* Extracted material *
++++++++++++++++++++
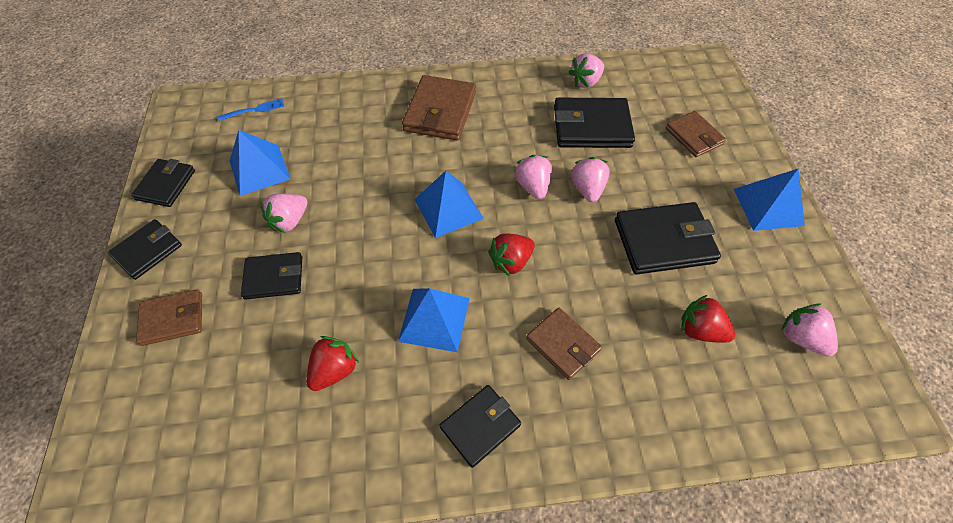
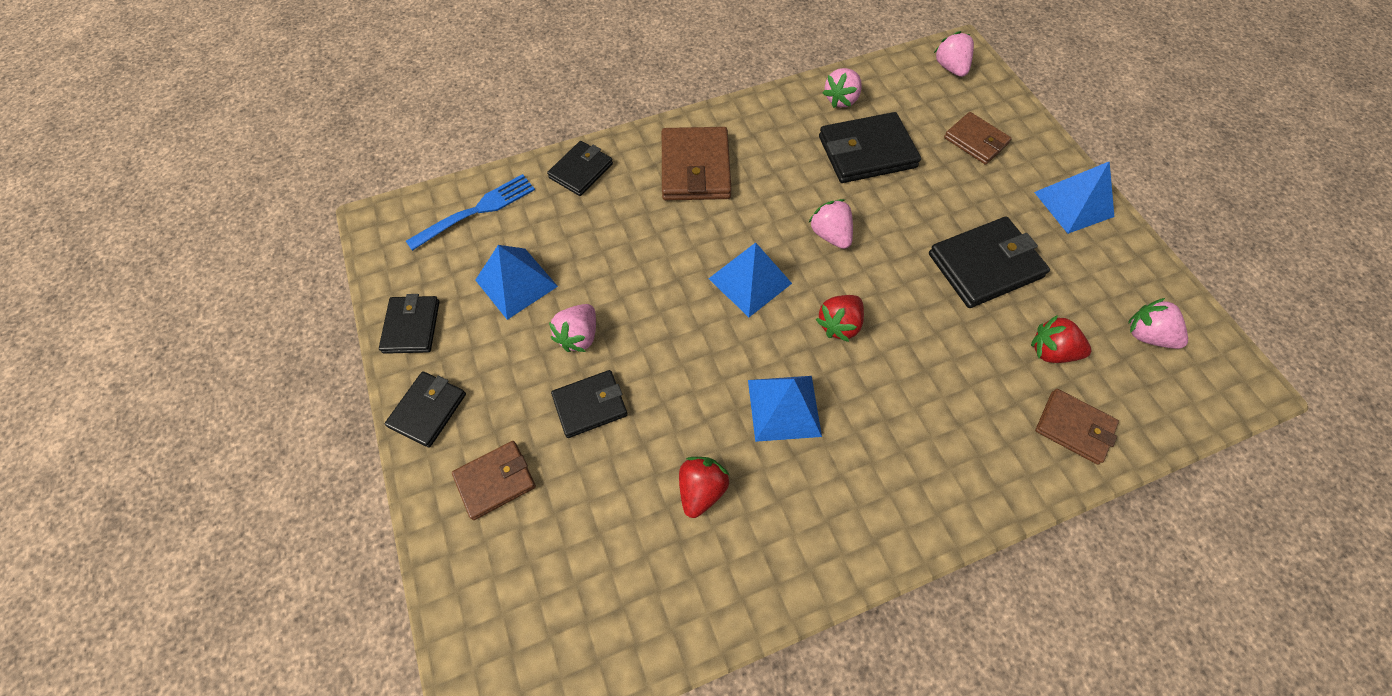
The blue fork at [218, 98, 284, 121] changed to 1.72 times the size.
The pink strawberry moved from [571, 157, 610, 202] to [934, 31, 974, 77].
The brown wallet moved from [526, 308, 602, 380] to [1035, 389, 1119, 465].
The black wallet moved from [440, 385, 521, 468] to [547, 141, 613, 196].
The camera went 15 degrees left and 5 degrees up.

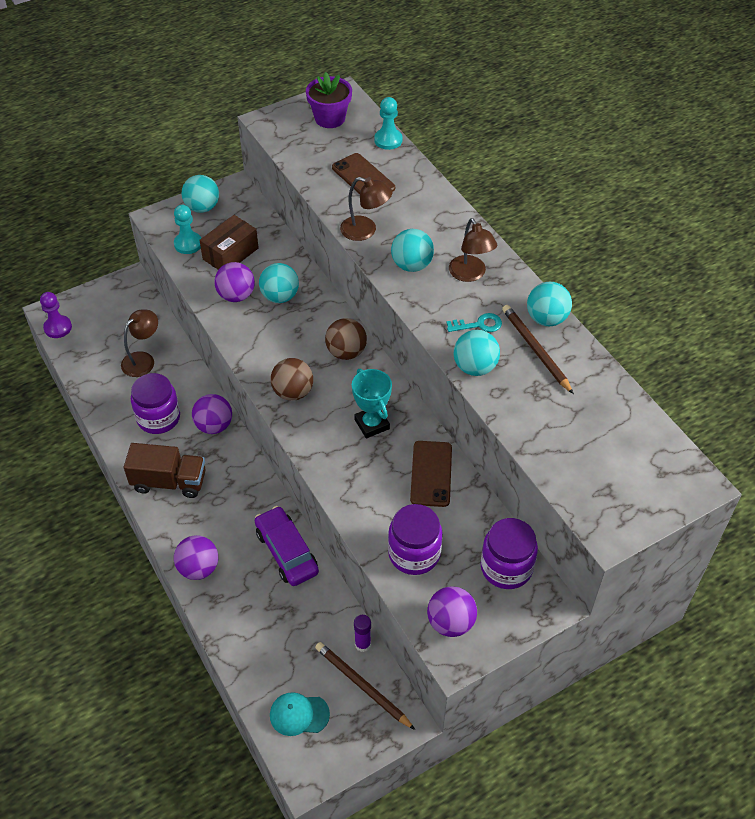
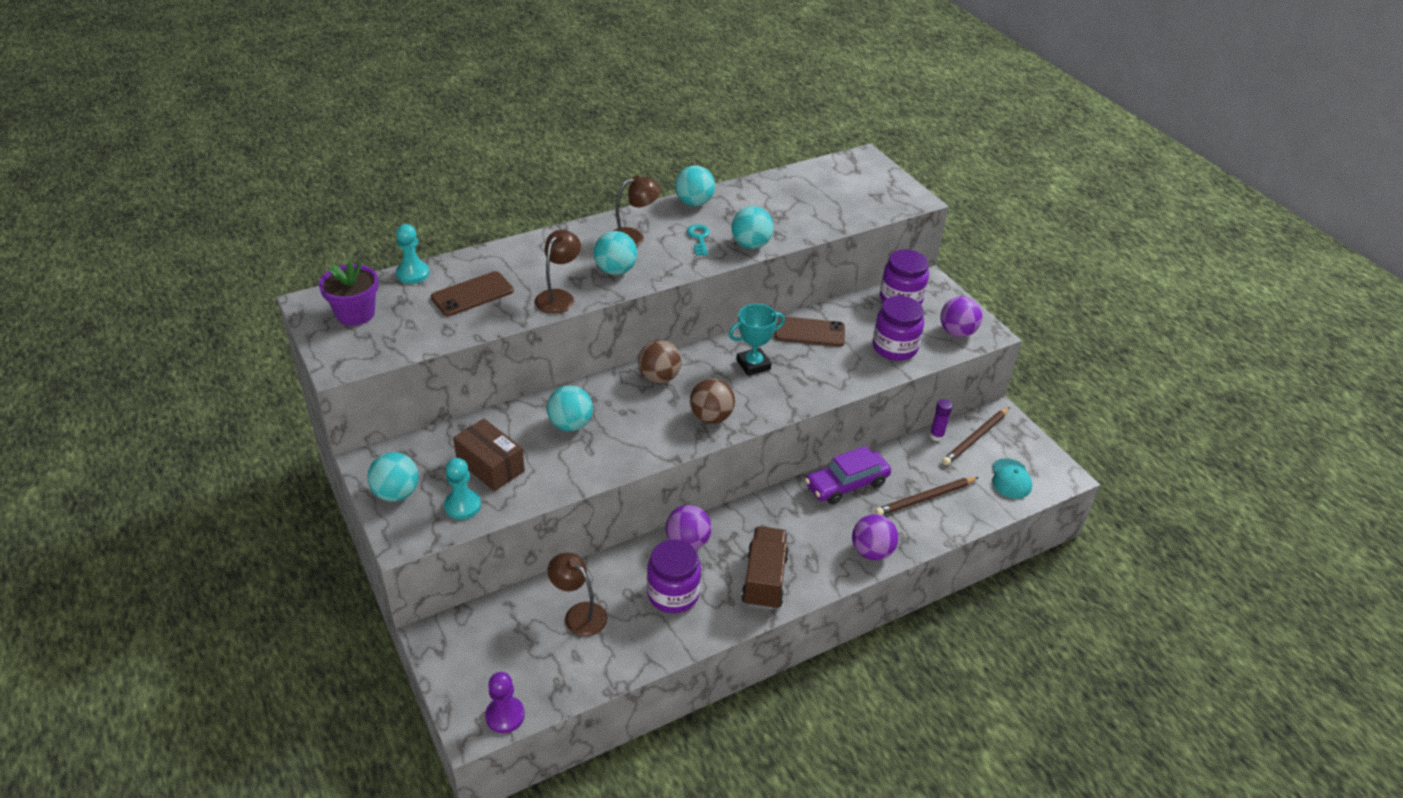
The purple ball at [214, 262, 255, 302] disappeared.
The brown pencil moved from [502, 305, 574, 394] to [875, 477, 979, 515].
The camera went 90 degrees left and 10 degrees down.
++++++++++++++++++++
* Brief *
From the entries above, copy each line holding "wallet".

* Solution to this problem *
The brown wallet moved from [526, 308, 602, 380] to [1035, 389, 1119, 465].
The black wallet moved from [440, 385, 521, 468] to [547, 141, 613, 196].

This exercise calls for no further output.